* [What this task involves] Repeat the records below word for word, but start at the line that contains "INPUT: image. TARGET: stroma.", stop after the last line, and include nothing else.

* [Data listing]
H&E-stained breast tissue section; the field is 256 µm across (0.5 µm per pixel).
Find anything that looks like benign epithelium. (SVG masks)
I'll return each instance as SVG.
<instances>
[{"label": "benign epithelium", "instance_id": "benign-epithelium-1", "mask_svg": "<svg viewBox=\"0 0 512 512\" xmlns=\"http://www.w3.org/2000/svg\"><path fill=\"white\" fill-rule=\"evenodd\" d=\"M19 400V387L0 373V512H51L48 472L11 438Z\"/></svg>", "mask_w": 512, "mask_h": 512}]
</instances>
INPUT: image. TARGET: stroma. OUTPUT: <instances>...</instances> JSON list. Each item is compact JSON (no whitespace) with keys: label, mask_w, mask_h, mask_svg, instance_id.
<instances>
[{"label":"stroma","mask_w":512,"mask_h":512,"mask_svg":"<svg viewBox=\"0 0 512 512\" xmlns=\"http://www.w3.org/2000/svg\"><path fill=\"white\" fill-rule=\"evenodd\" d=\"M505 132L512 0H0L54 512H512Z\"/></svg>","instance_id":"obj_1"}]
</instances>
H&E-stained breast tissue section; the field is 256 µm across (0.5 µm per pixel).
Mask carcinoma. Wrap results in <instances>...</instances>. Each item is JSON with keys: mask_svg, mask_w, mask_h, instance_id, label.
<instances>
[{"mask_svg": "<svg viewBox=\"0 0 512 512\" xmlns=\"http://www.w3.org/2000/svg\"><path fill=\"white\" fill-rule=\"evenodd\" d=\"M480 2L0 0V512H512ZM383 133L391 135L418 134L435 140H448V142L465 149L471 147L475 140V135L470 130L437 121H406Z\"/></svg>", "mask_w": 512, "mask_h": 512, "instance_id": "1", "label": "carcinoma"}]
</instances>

* [Full output]
INPUT: image. TARGET: stroma. OUTPUT: <instances>...</instances> JSON list. Each item is compact JSON (no whitespace) with keys: label, mask_w, mask_h, mask_svg, instance_id.
<instances>
[{"label":"stroma","mask_w":512,"mask_h":512,"mask_svg":"<svg viewBox=\"0 0 512 512\" xmlns=\"http://www.w3.org/2000/svg\"><path fill=\"white\" fill-rule=\"evenodd\" d=\"M505 132L512 0H0L54 512H512Z\"/></svg>","instance_id":"obj_1"}]
</instances>
H&E-stained breast tissue section; the field is 256 µm across (0.5 µm per pixel).
Mask carcinoma. Wrap results in <instances>...</instances>. Each item is JSON with keys: mask_svg, mask_w, mask_h, instance_id, label.
<instances>
[{"mask_svg": "<svg viewBox=\"0 0 512 512\" xmlns=\"http://www.w3.org/2000/svg\"><path fill=\"white\" fill-rule=\"evenodd\" d=\"M480 2L0 0V512H512ZM383 133L391 135L418 134L435 140H448V142L465 149L471 147L475 140V135L470 130L437 121H406Z\"/></svg>", "mask_w": 512, "mask_h": 512, "instance_id": "1", "label": "carcinoma"}]
</instances>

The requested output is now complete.